Report each line of the entries that includes "degrees" by copying it.
= Beginning of Section =
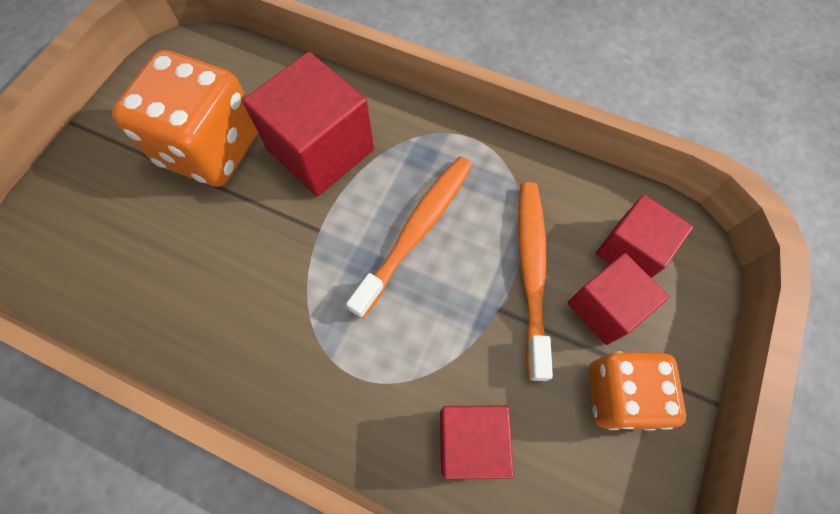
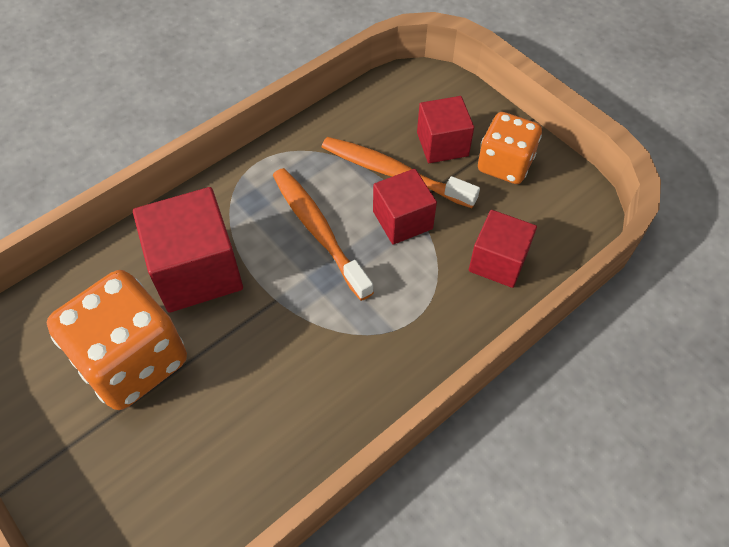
camera: 65 degrees left, 10 degrees down
(630, 251) = (409, 111): red cube -> red cube (402, 220)

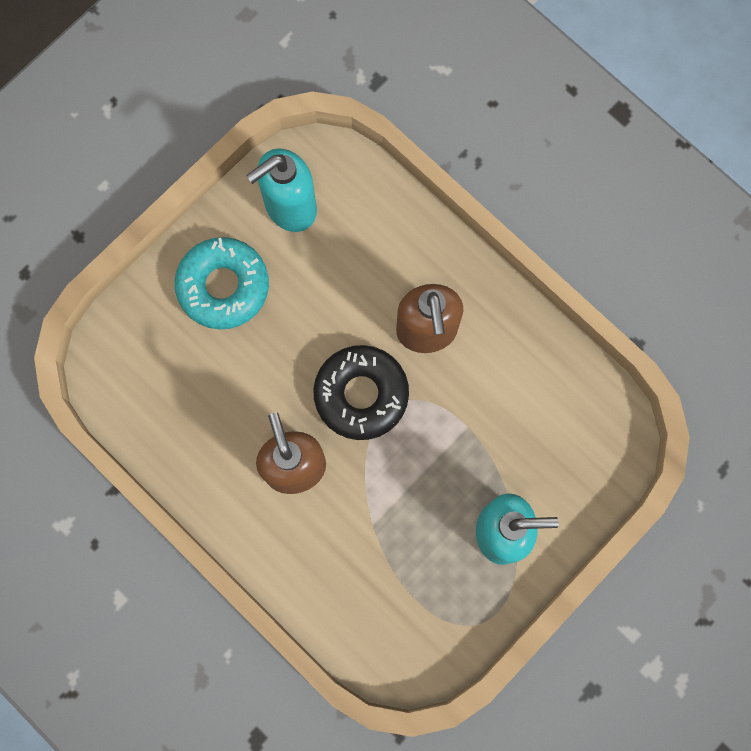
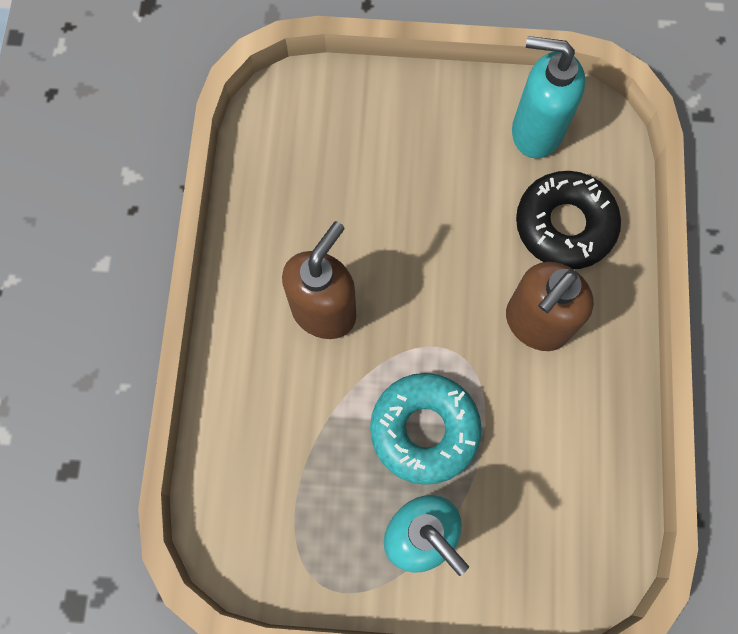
camera: 50 degrees right, 5 degrees down
(223, 286) = (424, 135): turquoise donut -> turquoise donut (424, 430)
(361, 394) = (433, 314): black donut -> black donut (564, 225)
= End of Section =
» **WRITTEN ANSWER**
camera: 65 degrees left, 10 degrees down
camera: 50 degrees right, 5 degrees down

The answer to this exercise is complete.